* **What you should do**: Please copy every line with the string "none" from the entries below.
[Given data]
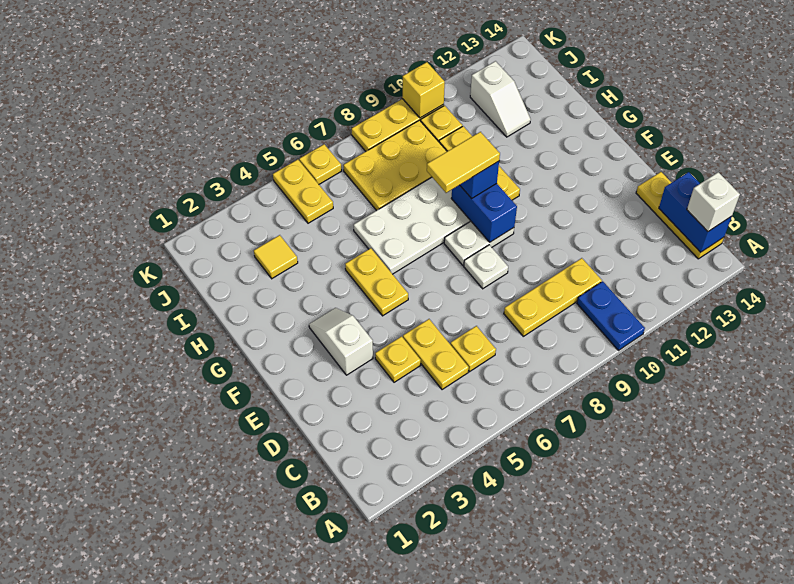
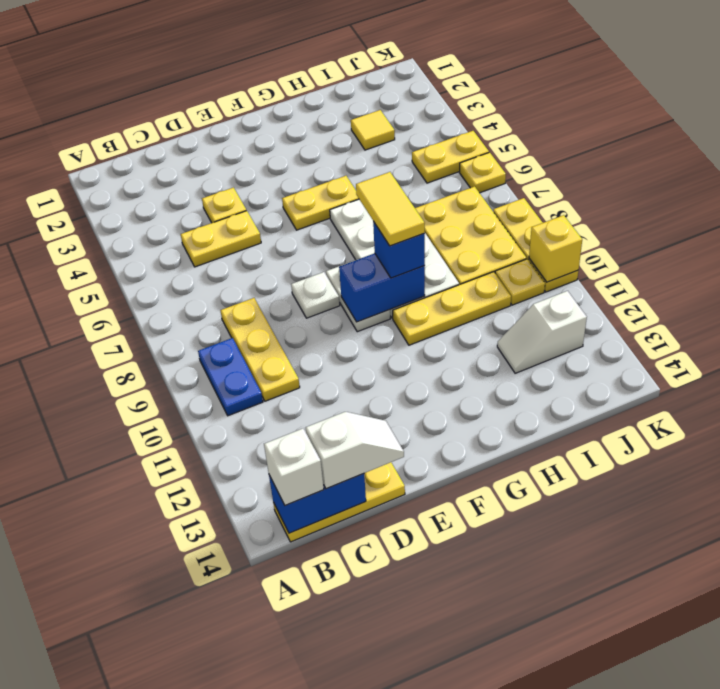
blue plate A10:B10 level 1 -> blue plate B9:B10 level 1
yellow plate C6 level 1 -> none
white slope E3:F3 level 1 top E -> white slope C14:D14 level 3 top C

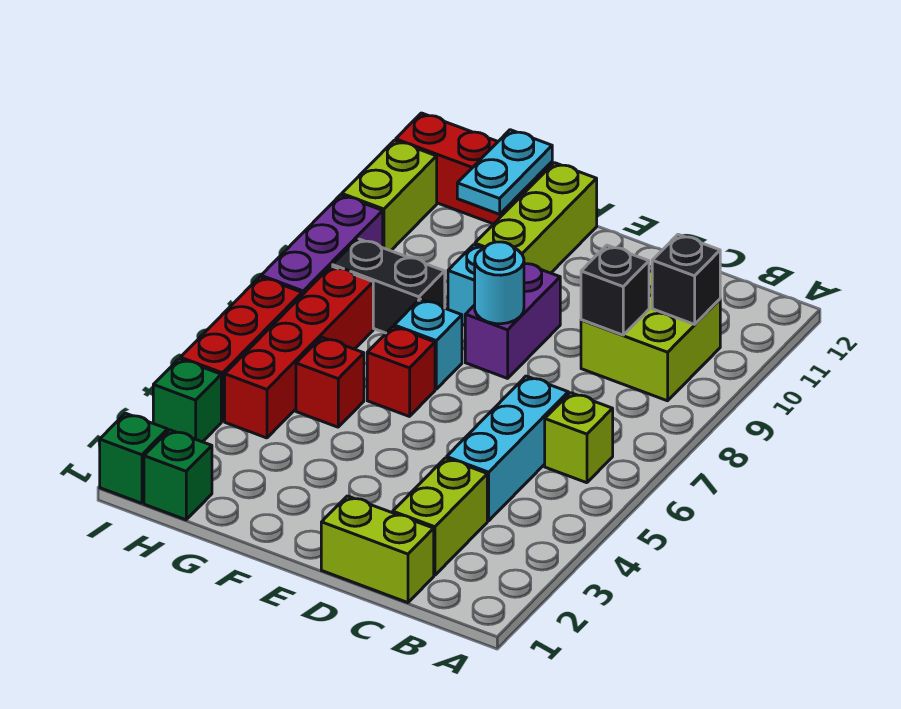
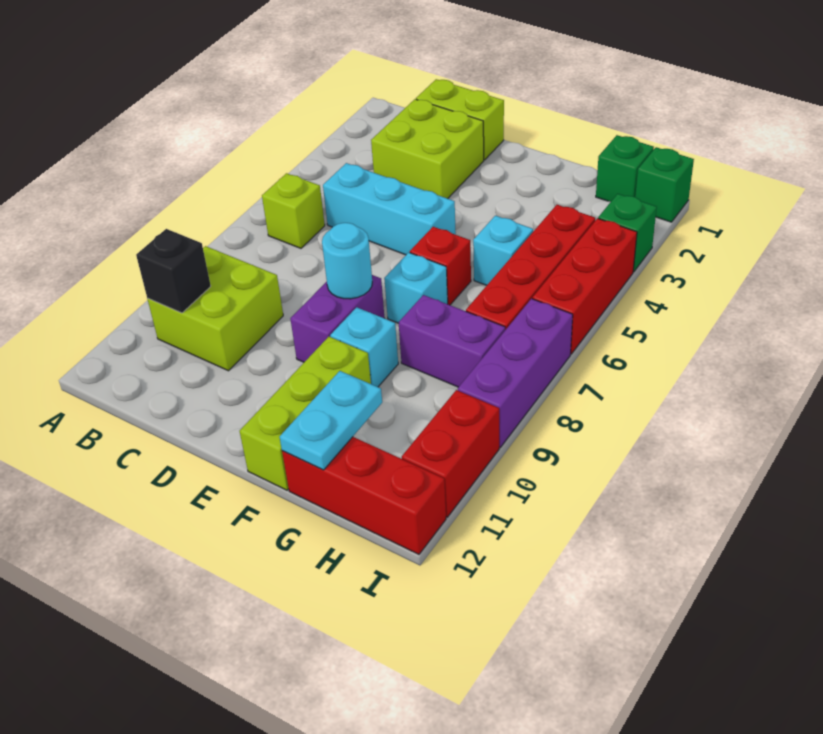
lime brick C2:C3 level 1 -> lime brick C2:D3 level 1
cyan brick C4:C6 level 1 -> cyan brick C5:E5 level 1
black brick C9 level 2 -> none
red brick G5 level 1 -> cyan brick G5 level 1
black brick G8:H8 level 1 -> purple brick G8:H8 level 1
lime brick I10:I11 level 1 -> red brick I10:I11 level 1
[/Given data]
* **Exercise output**:
yellow plate C6 level 1 -> none
black brick C9 level 2 -> none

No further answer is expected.